**Your task:** Any images in the material are to be dropped while every line is retyped exactly.

**Provided entries:**
◆ ◆ ◆ ◆ ◆ ◆ ◆
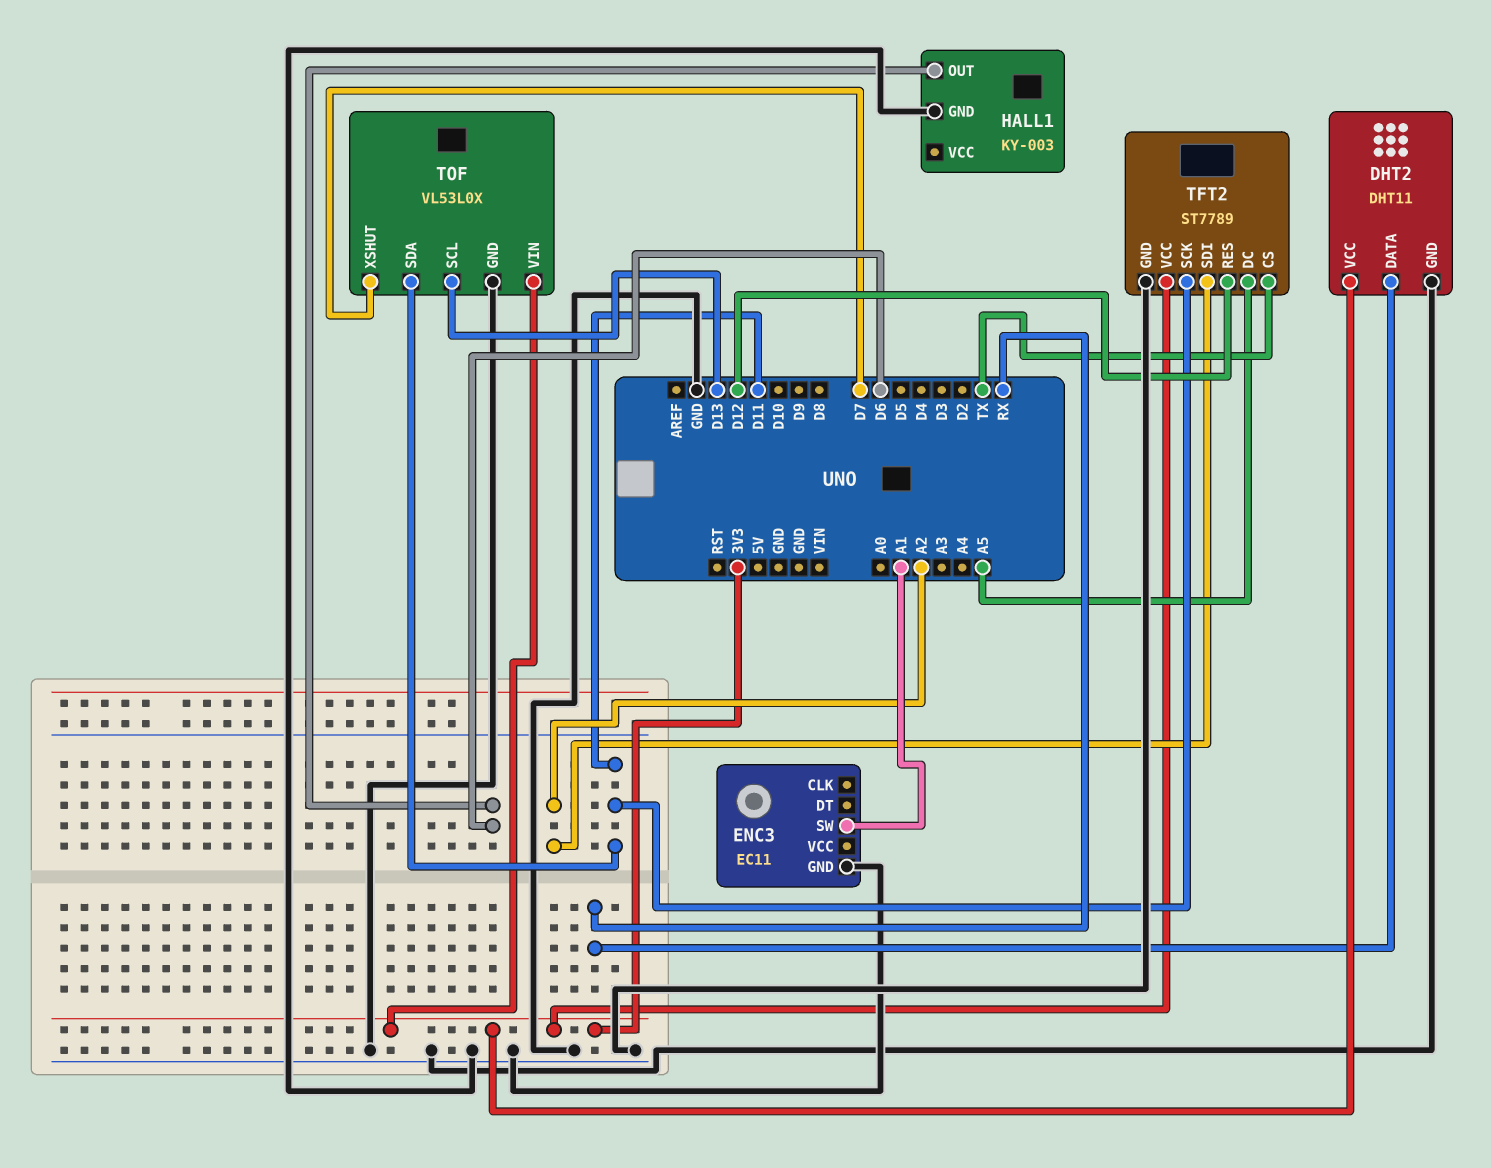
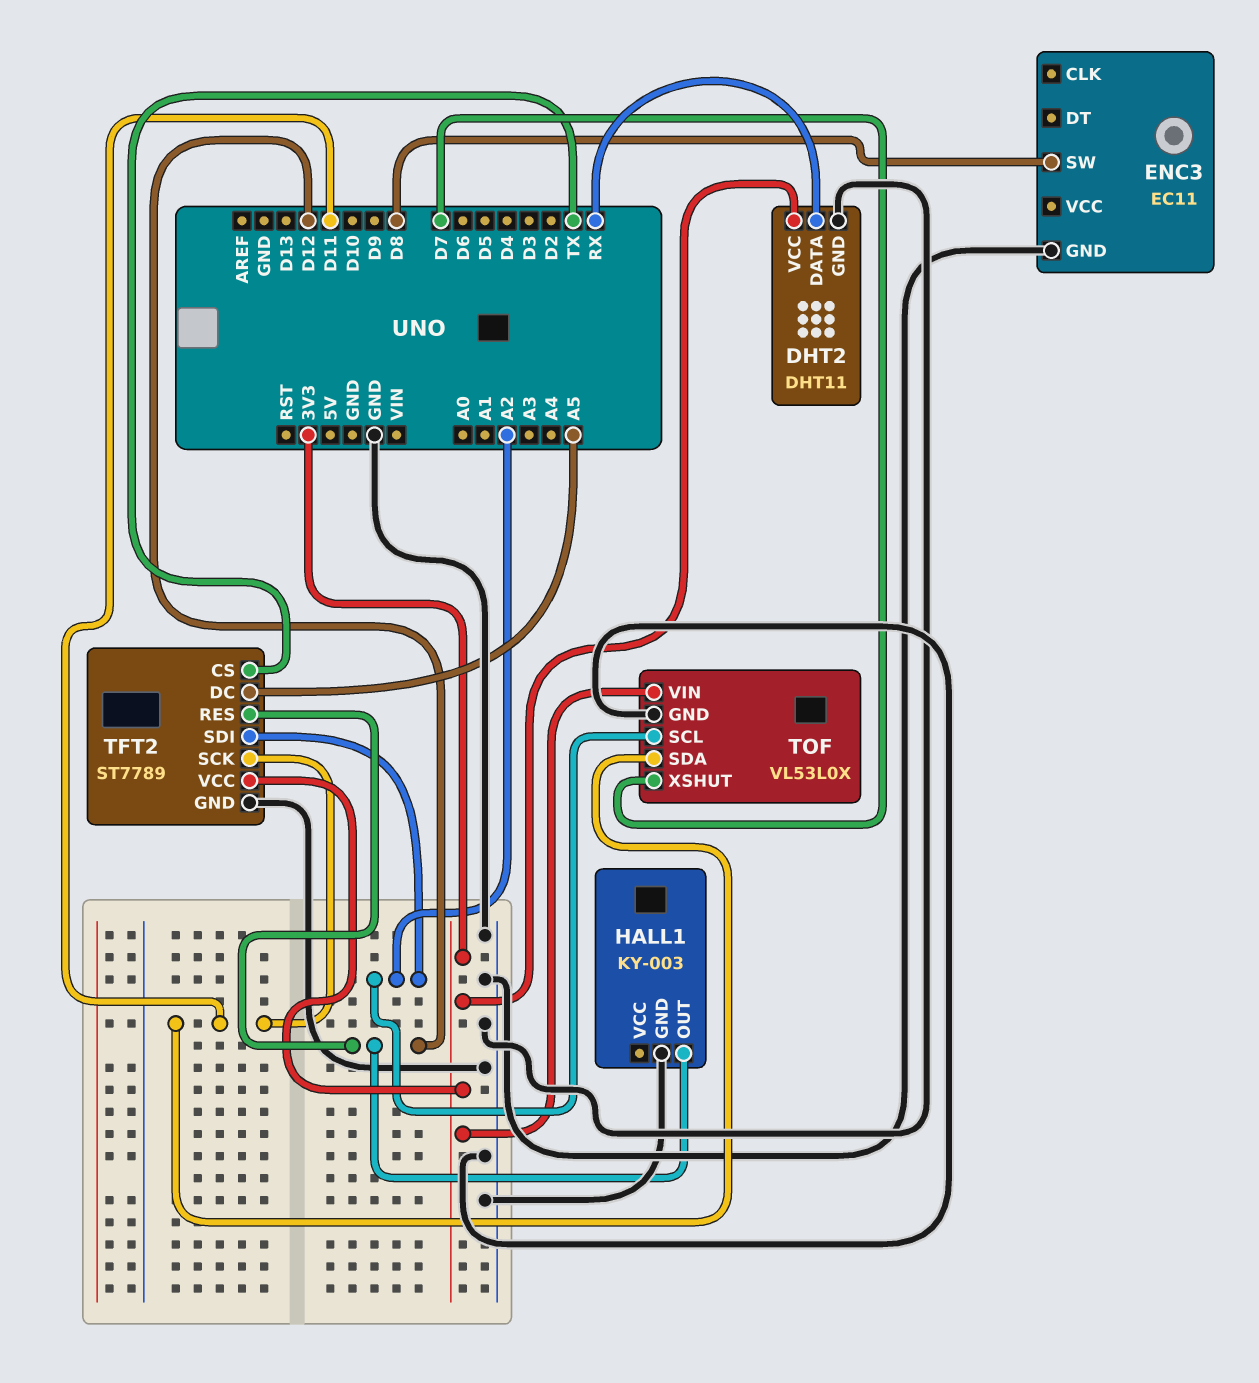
ENC3 pin SW: A1 -> D8
HALL1 pin OUT: D6 -> D12
TOF pin SCL: D13 -> A2

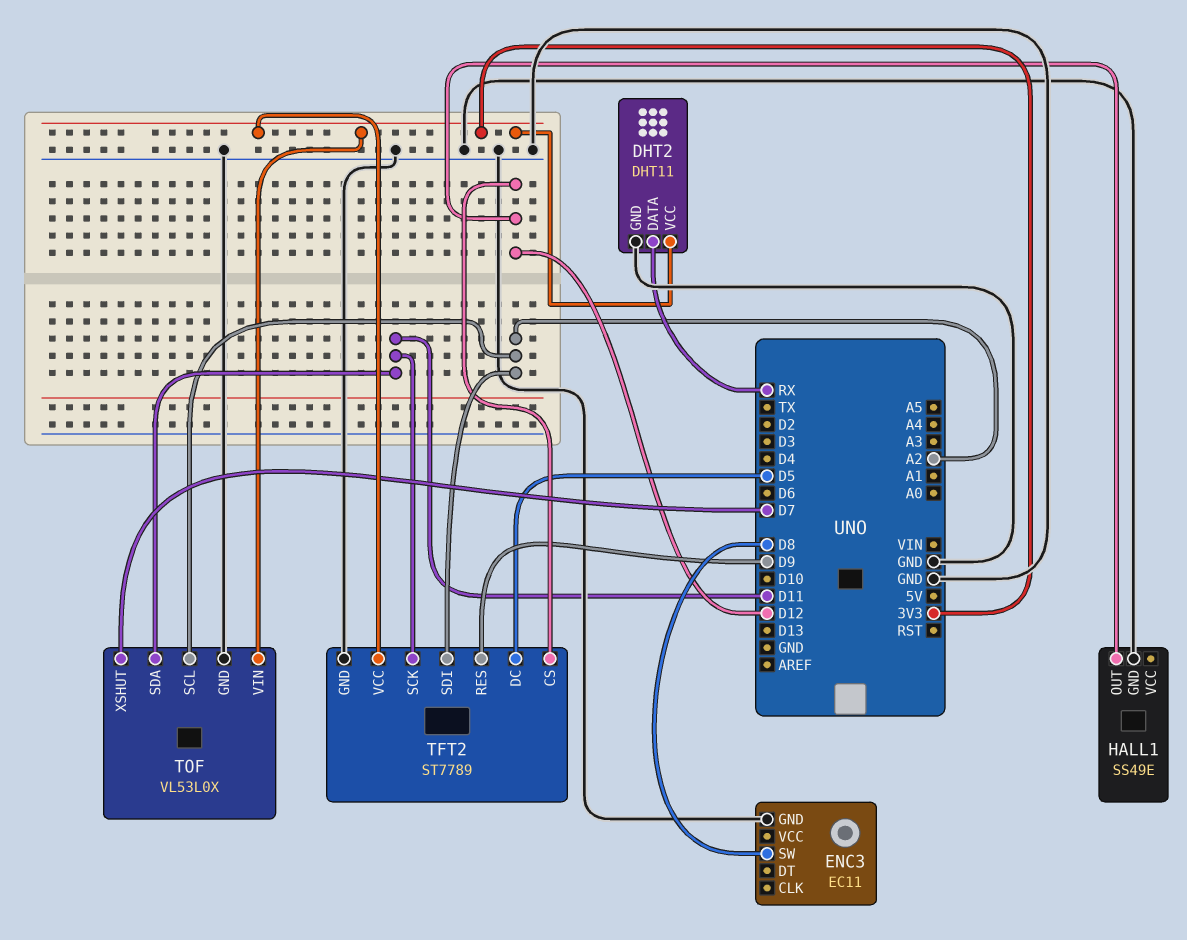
HALL1: KY-003 -> SS49E
TFT2 pin CS: TX -> D12
TFT2 pin DC: A5 -> D5
TFT2 pin RES: D12 -> D9

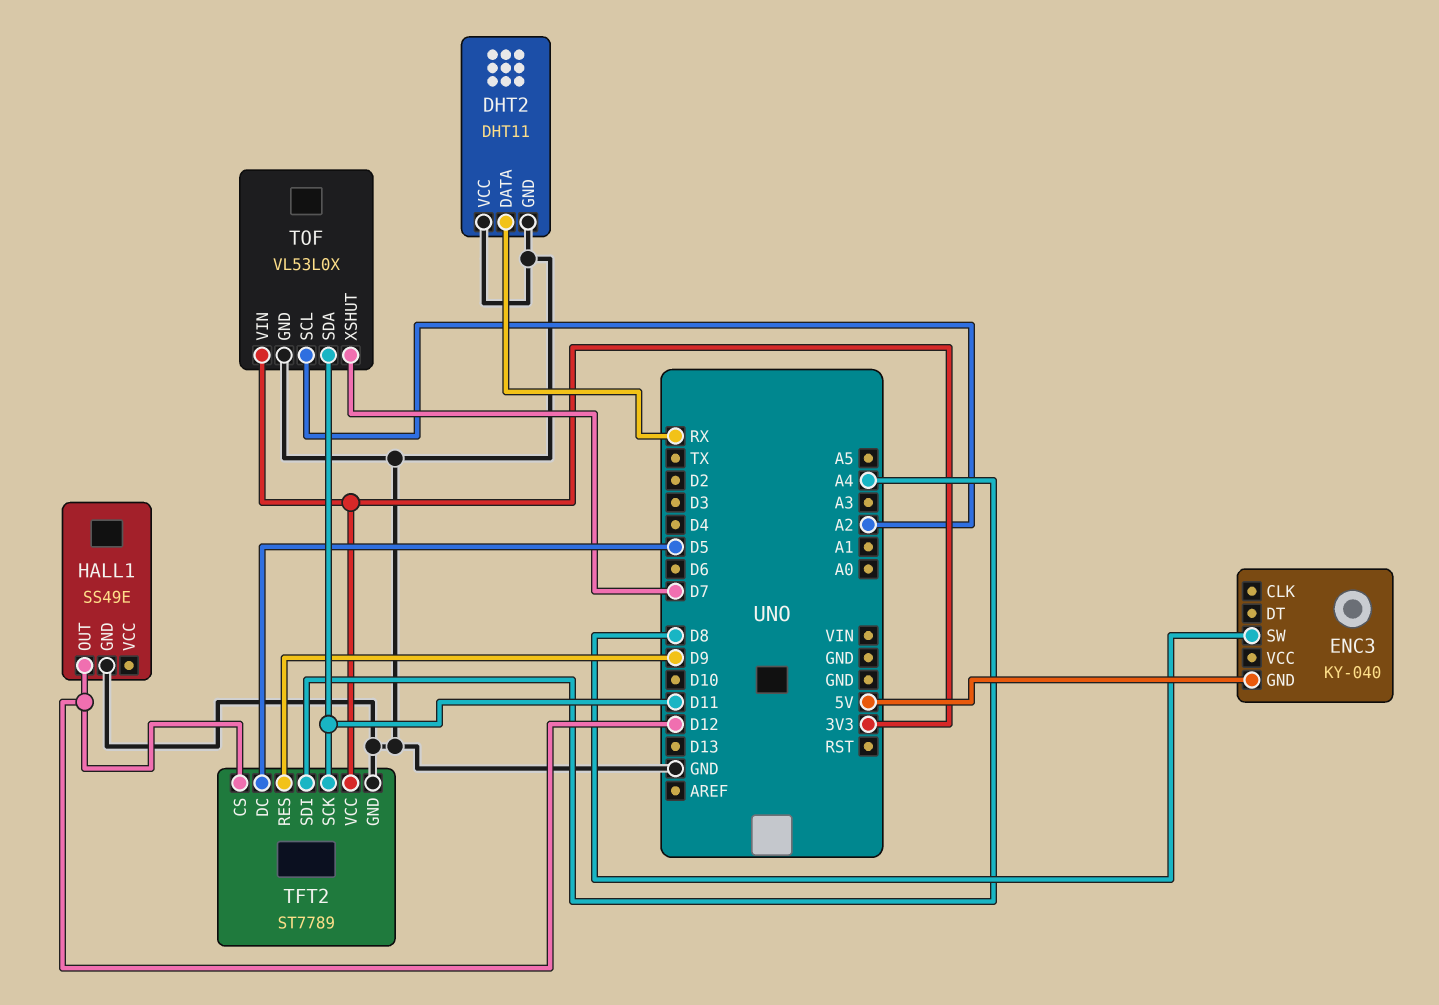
DHT2 pin VCC: 3V3 -> GND
ENC3: EC11 -> KY-040
ENC3 pin GND: GND -> 5V
TFT2 pin SDI: A2 -> A4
◆ ◆ ◆ ◆ ◆ ◆ ◆
**Result of the task:**
ENC3 pin SW: A1 -> D8
HALL1 pin OUT: D6 -> D12
TOF pin SCL: D13 -> A2

HALL1: KY-003 -> SS49E
TFT2 pin CS: TX -> D12
TFT2 pin DC: A5 -> D5
TFT2 pin RES: D12 -> D9

DHT2 pin VCC: 3V3 -> GND
ENC3: EC11 -> KY-040
ENC3 pin GND: GND -> 5V
TFT2 pin SDI: A2 -> A4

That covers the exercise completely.